%%

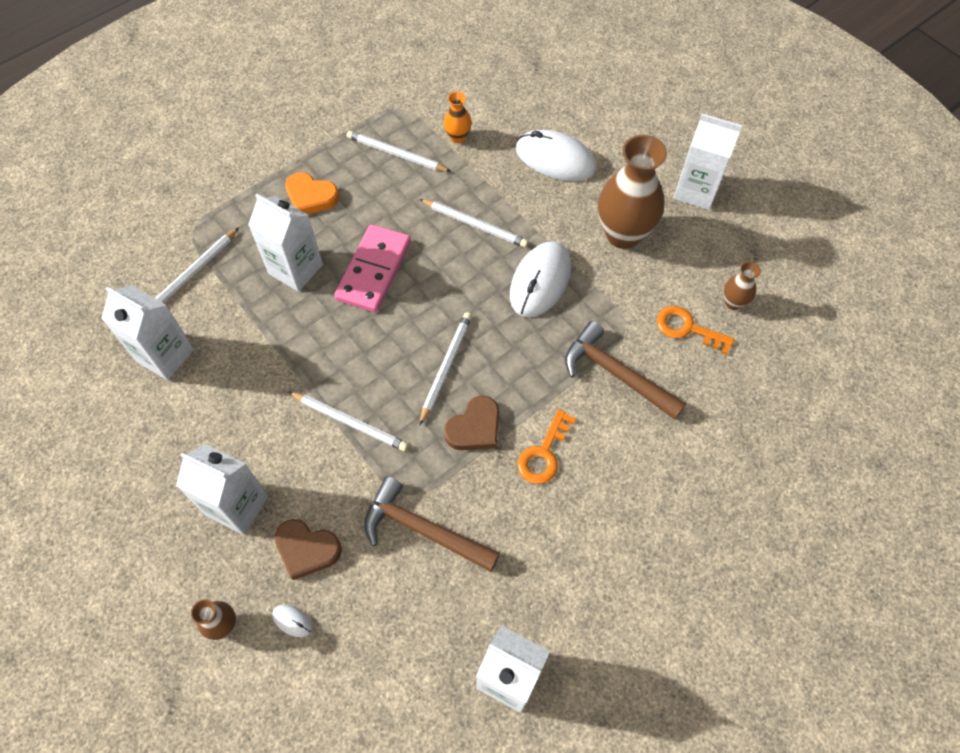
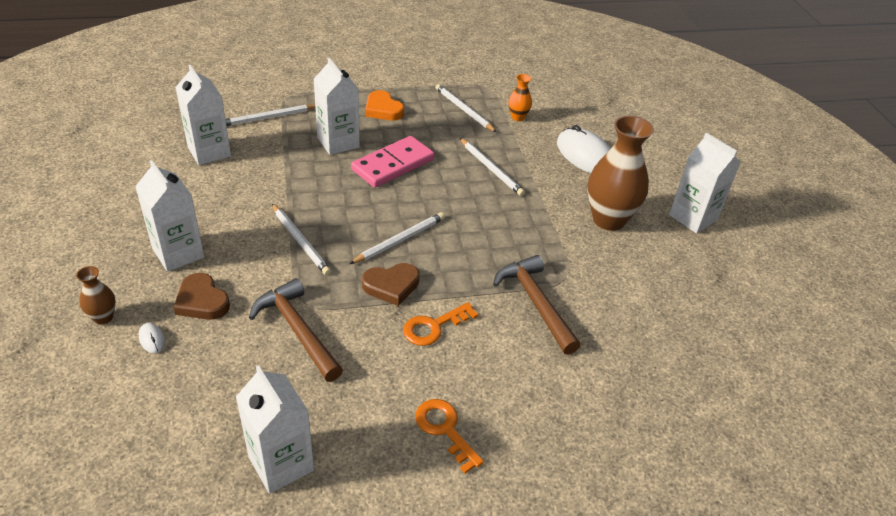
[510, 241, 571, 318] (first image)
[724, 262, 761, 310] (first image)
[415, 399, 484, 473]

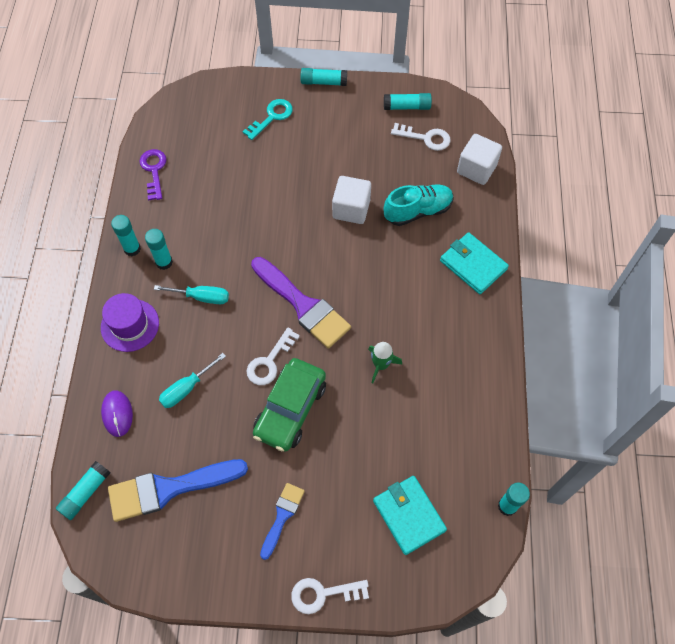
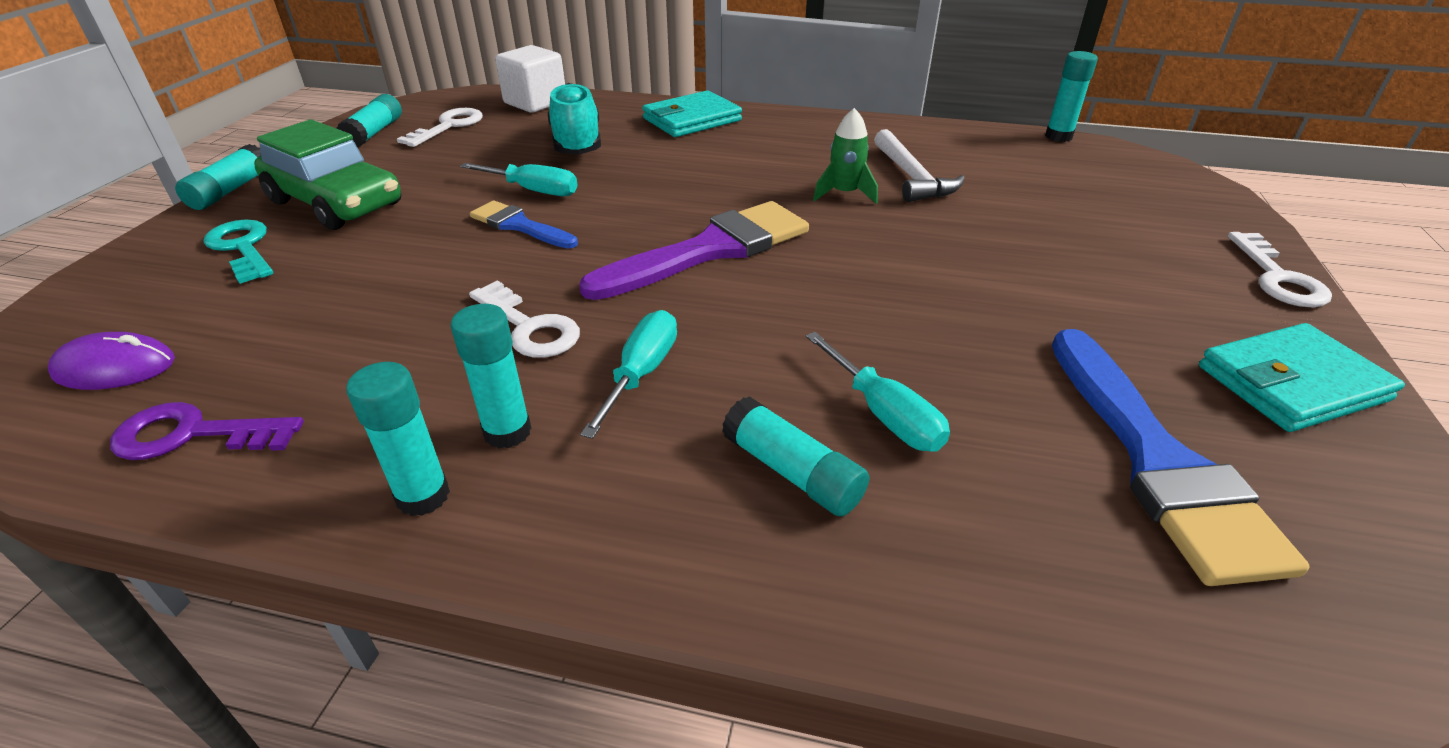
[460, 163, 578, 196]
[101, 293, 159, 352] (first image)
[469, 280, 580, 358]
[254, 119, 401, 230]
[48, 332, 175, 390]
[722, 396, 870, 517]
[1199, 323, 1405, 432]
[470, 200, 578, 249]
[874, 129, 965, 202]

%%

**Task brief:** Everything in the records above should be printed again exactly, except the pictures.

**Answer for the task:**
[510, 241, 571, 318] (first image)
[724, 262, 761, 310] (first image)
[415, 399, 484, 473]

[460, 163, 578, 196]
[101, 293, 159, 352] (first image)
[469, 280, 580, 358]
[254, 119, 401, 230]
[48, 332, 175, 390]
[722, 396, 870, 517]
[1199, 323, 1405, 432]
[470, 200, 578, 249]
[874, 129, 965, 202]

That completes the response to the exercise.